--- Data shown Enclosed Below ---

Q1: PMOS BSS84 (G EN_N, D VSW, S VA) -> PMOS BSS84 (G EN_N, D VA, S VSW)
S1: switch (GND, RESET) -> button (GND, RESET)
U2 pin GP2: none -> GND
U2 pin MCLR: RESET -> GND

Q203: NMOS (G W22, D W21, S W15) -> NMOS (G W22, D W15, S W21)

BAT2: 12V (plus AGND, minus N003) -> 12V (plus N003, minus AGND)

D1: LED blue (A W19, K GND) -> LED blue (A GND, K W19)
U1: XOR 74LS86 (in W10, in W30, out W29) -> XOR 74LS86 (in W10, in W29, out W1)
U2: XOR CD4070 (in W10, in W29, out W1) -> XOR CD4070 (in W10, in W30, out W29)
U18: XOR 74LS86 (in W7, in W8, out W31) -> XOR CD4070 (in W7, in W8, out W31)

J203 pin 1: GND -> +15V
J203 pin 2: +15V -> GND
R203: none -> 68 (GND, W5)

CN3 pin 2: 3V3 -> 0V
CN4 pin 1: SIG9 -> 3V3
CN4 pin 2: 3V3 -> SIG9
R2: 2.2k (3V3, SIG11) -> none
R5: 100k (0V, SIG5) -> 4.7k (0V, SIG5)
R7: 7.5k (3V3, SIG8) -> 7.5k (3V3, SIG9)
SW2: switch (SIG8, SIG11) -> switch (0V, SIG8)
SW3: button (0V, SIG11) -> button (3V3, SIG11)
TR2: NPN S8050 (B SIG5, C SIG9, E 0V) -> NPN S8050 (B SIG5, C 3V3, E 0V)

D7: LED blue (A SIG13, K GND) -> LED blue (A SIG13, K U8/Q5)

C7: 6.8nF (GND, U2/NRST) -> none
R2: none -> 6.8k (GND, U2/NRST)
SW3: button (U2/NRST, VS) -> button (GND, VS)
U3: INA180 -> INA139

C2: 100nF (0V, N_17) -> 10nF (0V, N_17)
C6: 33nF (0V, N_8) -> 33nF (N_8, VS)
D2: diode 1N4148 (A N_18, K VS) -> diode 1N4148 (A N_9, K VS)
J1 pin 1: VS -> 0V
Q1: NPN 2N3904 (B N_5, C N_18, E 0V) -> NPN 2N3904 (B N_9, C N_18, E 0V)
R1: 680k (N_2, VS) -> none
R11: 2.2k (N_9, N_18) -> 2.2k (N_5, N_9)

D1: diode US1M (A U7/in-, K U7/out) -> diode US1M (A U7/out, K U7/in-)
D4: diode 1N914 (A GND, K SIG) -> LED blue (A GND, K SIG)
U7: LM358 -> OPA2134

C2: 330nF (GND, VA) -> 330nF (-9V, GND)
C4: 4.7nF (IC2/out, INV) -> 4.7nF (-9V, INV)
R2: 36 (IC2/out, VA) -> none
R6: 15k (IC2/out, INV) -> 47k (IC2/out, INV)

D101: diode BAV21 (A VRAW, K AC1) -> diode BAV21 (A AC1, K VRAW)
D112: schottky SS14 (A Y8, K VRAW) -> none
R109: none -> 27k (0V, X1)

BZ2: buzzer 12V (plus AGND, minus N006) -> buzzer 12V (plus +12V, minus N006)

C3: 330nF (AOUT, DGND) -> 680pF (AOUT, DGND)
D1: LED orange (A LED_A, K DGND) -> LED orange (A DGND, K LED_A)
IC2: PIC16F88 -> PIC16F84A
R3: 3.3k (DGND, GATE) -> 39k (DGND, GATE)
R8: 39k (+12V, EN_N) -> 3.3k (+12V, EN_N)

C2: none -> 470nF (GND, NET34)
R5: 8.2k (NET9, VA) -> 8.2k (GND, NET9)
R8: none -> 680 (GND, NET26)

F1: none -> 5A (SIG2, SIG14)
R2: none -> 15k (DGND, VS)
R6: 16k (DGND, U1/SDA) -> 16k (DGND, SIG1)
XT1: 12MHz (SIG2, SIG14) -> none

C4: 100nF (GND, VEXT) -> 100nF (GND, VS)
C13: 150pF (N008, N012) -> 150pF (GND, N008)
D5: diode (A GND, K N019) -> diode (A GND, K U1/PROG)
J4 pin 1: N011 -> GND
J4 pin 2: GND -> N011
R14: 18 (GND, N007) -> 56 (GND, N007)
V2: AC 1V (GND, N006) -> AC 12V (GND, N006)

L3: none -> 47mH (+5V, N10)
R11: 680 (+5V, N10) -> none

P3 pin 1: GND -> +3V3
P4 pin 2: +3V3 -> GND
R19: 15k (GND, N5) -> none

--- End of Enclosed Data shown ---

> [Task to carry out] No line before the one with "BZ2: buzzer 12V" belongs in the answer; copy that line and the rest of the records exactly.

> [Exercise result]
BZ2: buzzer 12V (plus AGND, minus N006) -> buzzer 12V (plus +12V, minus N006)

C3: 330nF (AOUT, DGND) -> 680pF (AOUT, DGND)
D1: LED orange (A LED_A, K DGND) -> LED orange (A DGND, K LED_A)
IC2: PIC16F88 -> PIC16F84A
R3: 3.3k (DGND, GATE) -> 39k (DGND, GATE)
R8: 39k (+12V, EN_N) -> 3.3k (+12V, EN_N)

C2: none -> 470nF (GND, NET34)
R5: 8.2k (NET9, VA) -> 8.2k (GND, NET9)
R8: none -> 680 (GND, NET26)

F1: none -> 5A (SIG2, SIG14)
R2: none -> 15k (DGND, VS)
R6: 16k (DGND, U1/SDA) -> 16k (DGND, SIG1)
XT1: 12MHz (SIG2, SIG14) -> none

C4: 100nF (GND, VEXT) -> 100nF (GND, VS)
C13: 150pF (N008, N012) -> 150pF (GND, N008)
D5: diode (A GND, K N019) -> diode (A GND, K U1/PROG)
J4 pin 1: N011 -> GND
J4 pin 2: GND -> N011
R14: 18 (GND, N007) -> 56 (GND, N007)
V2: AC 1V (GND, N006) -> AC 12V (GND, N006)

L3: none -> 47mH (+5V, N10)
R11: 680 (+5V, N10) -> none

P3 pin 1: GND -> +3V3
P4 pin 2: +3V3 -> GND
R19: 15k (GND, N5) -> none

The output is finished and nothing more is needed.